--- DATA EXCERPTS ---
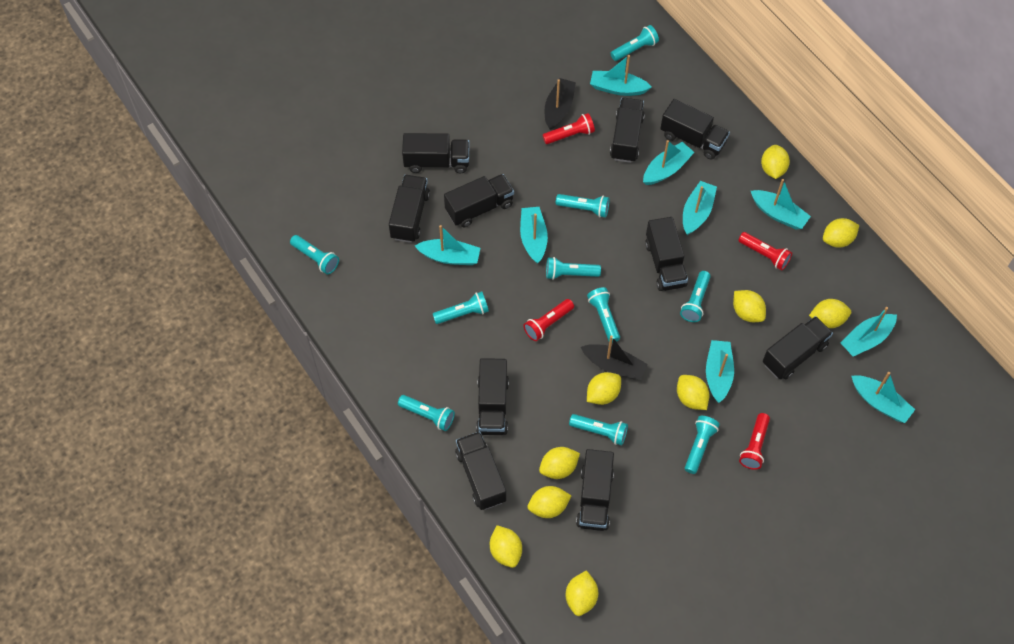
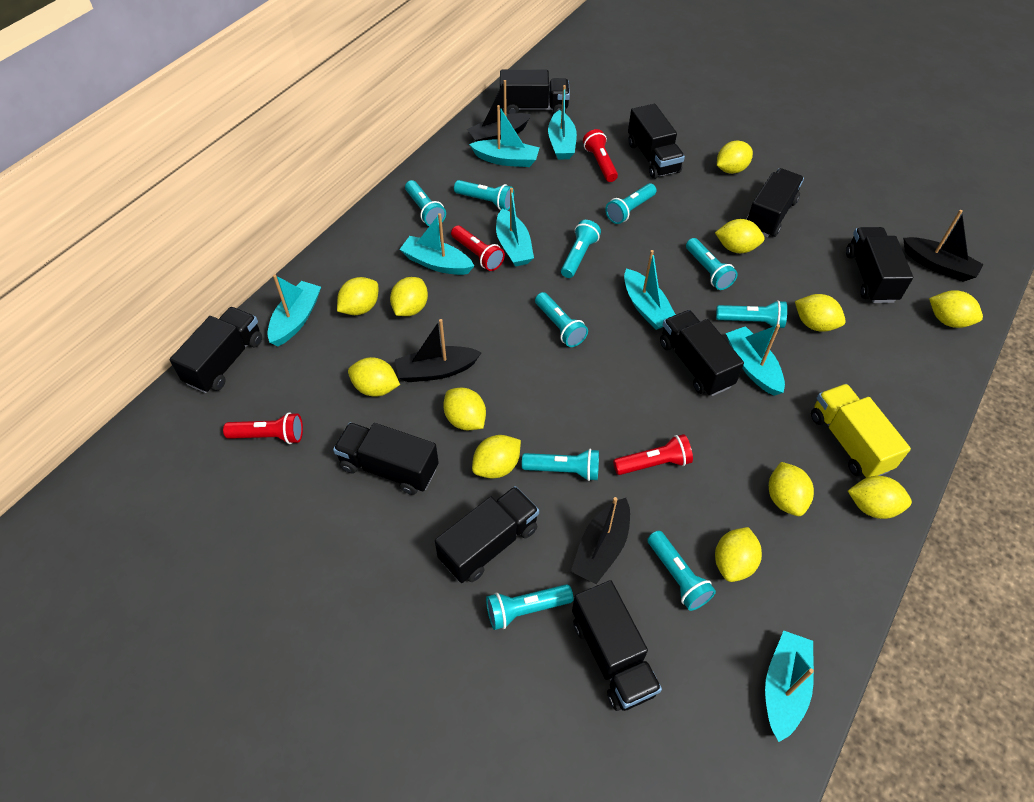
black boat: 2 -> 4
black truck: 10 -> 9
turquoise boat: 9 -> 8
yellow lemon: 10 -> 12
yellow truck: 0 -> 1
---
» ABOUT THIS TASK: Write out, word for word, the line containing "turquoise boat: 9 -> 8" and all the lines after it in the entries above, and nothing more.

» WRITTEN ANSWER:
turquoise boat: 9 -> 8
yellow lemon: 10 -> 12
yellow truck: 0 -> 1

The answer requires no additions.